**TASK OBJECTIVE**
Output each record below exactly as it stands, leaving out the pictures.

──────── RECORDS

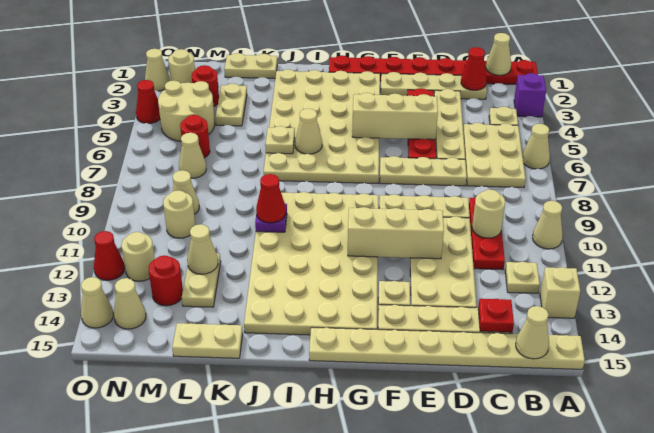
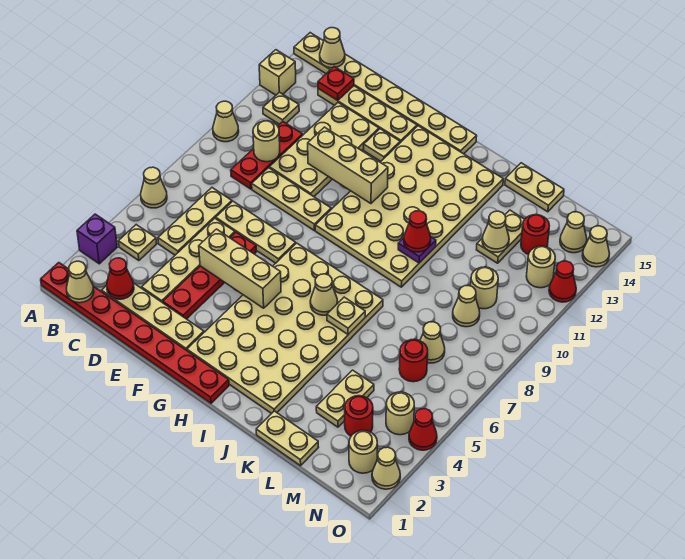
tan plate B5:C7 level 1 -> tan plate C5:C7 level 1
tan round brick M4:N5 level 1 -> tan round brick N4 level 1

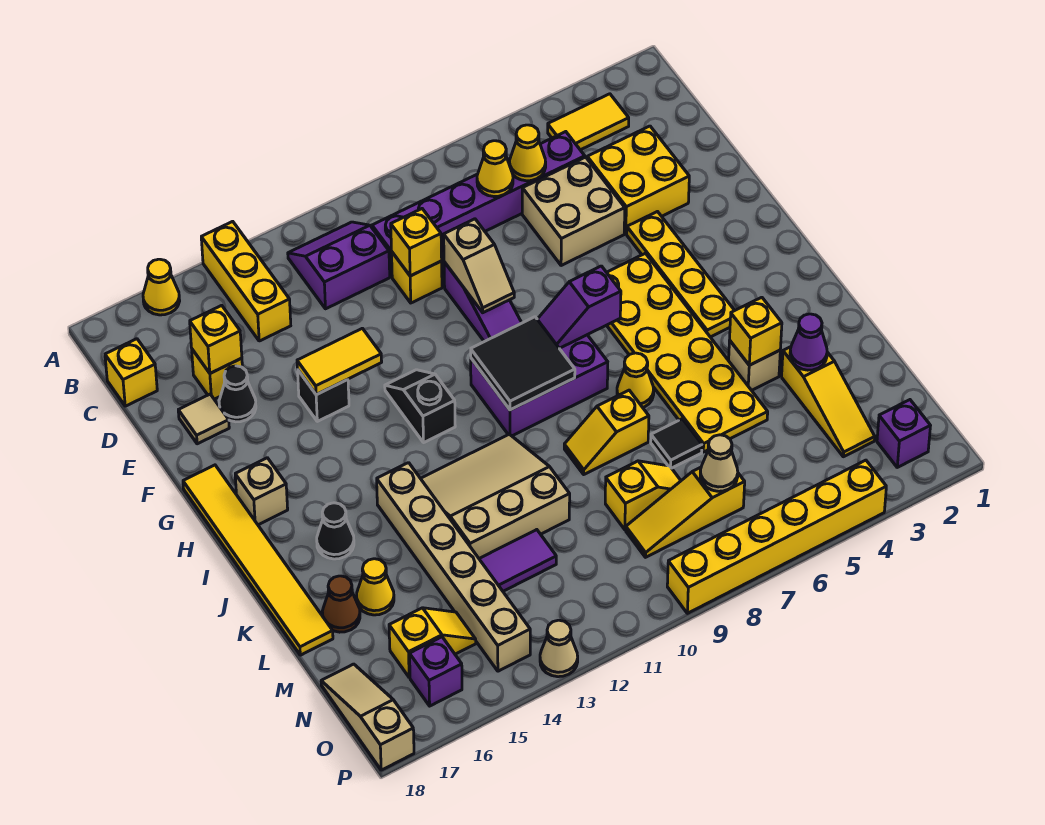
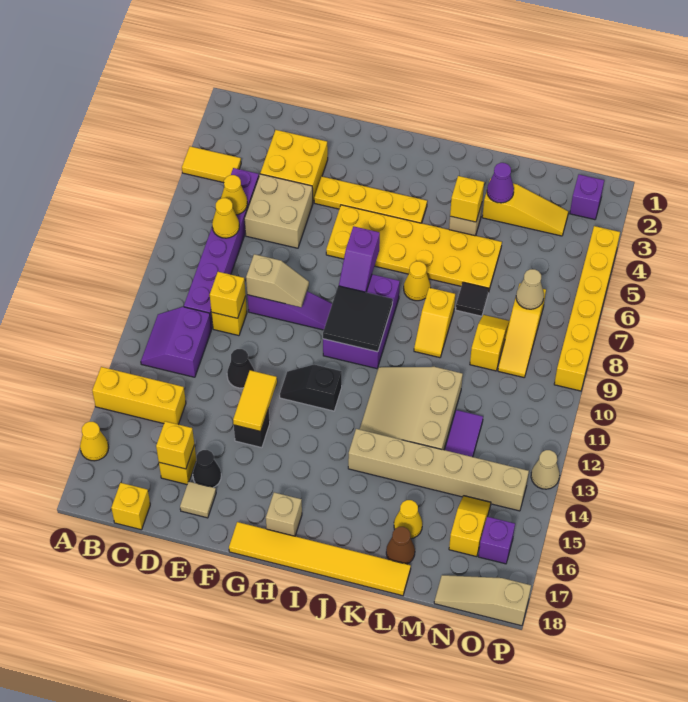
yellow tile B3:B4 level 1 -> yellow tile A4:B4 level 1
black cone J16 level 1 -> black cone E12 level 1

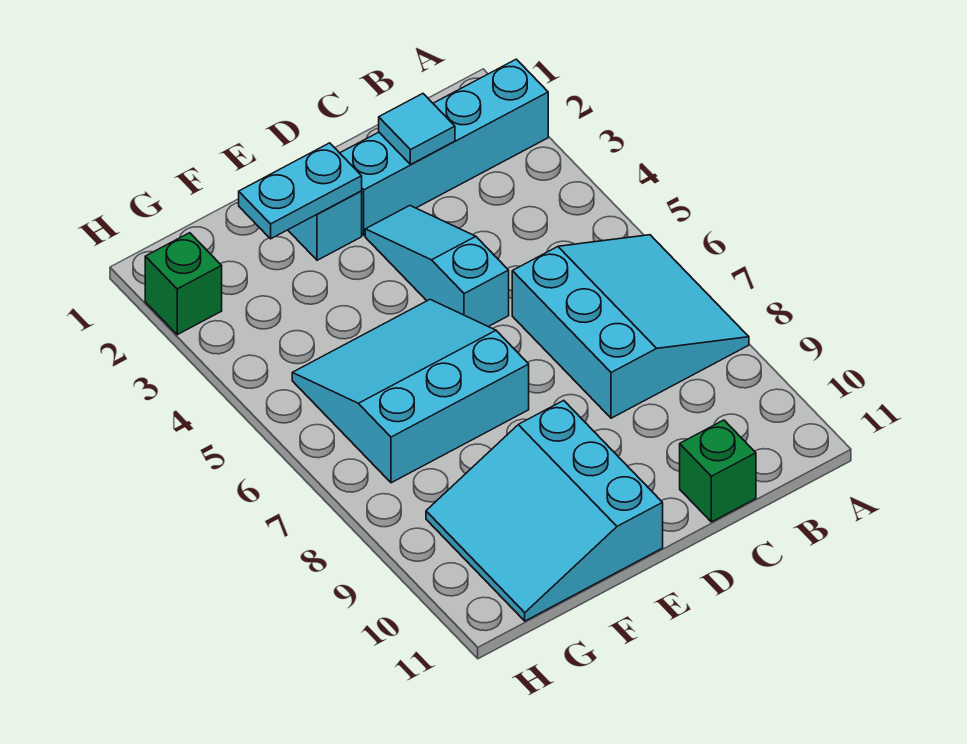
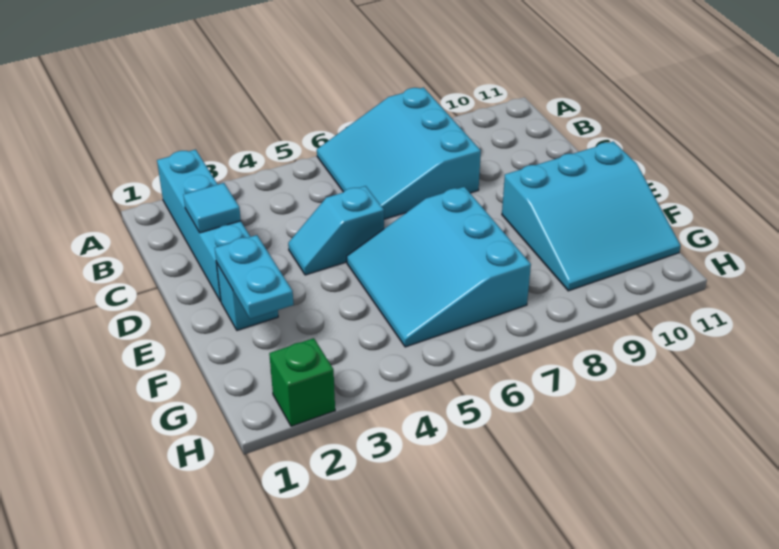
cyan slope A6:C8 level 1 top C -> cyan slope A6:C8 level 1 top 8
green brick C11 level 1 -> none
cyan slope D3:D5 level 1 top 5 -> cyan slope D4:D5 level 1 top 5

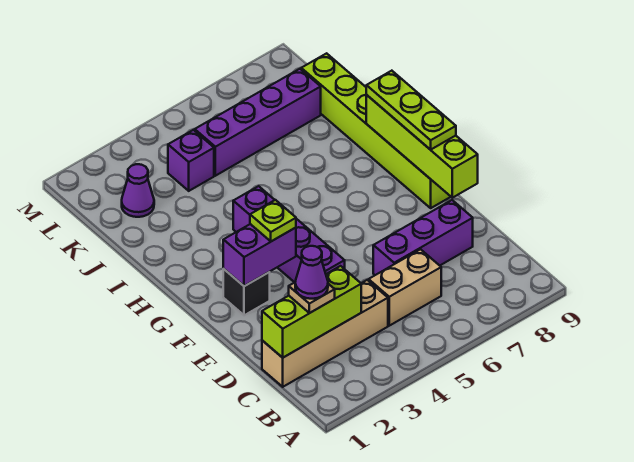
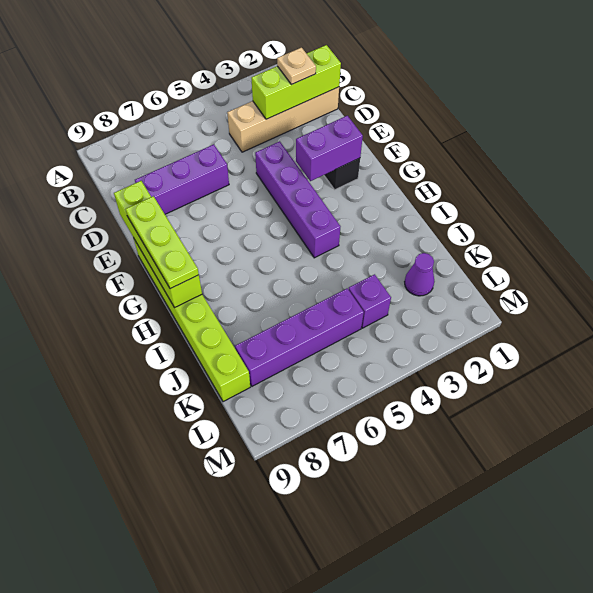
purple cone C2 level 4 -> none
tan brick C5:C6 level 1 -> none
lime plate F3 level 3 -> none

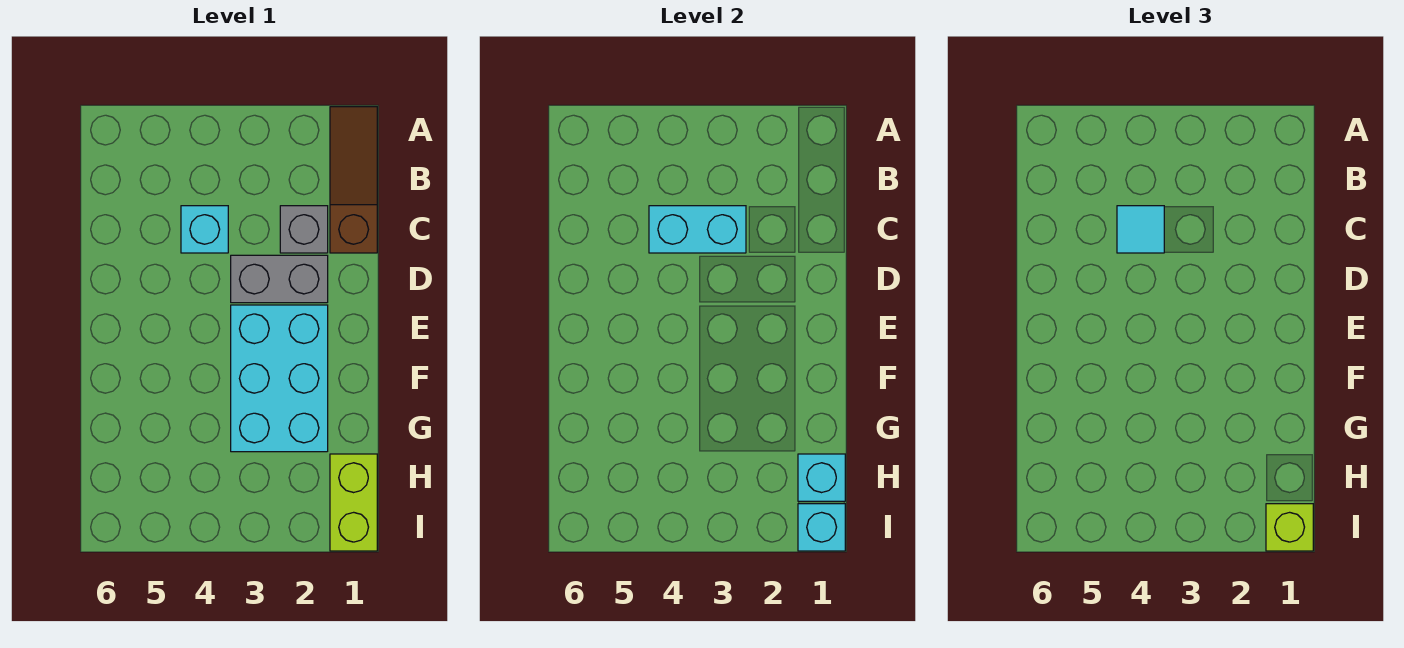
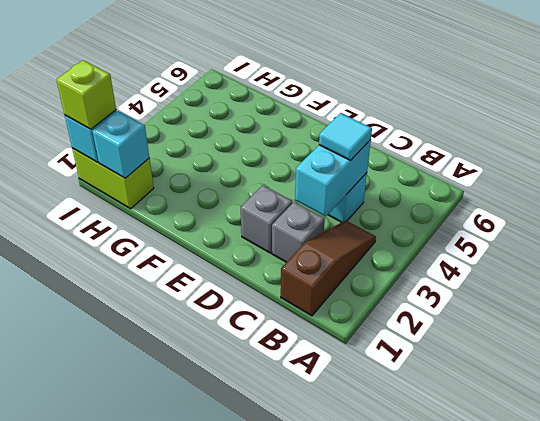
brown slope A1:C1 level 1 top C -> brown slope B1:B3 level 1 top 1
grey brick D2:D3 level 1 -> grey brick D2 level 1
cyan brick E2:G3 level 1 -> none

────────────────

**THE COMPLETED TASK**
tan plate B5:C7 level 1 -> tan plate C5:C7 level 1
tan round brick M4:N5 level 1 -> tan round brick N4 level 1

yellow tile B3:B4 level 1 -> yellow tile A4:B4 level 1
black cone J16 level 1 -> black cone E12 level 1

cyan slope A6:C8 level 1 top C -> cyan slope A6:C8 level 1 top 8
green brick C11 level 1 -> none
cyan slope D3:D5 level 1 top 5 -> cyan slope D4:D5 level 1 top 5

purple cone C2 level 4 -> none
tan brick C5:C6 level 1 -> none
lime plate F3 level 3 -> none

brown slope A1:C1 level 1 top C -> brown slope B1:B3 level 1 top 1
grey brick D2:D3 level 1 -> grey brick D2 level 1
cyan brick E2:G3 level 1 -> none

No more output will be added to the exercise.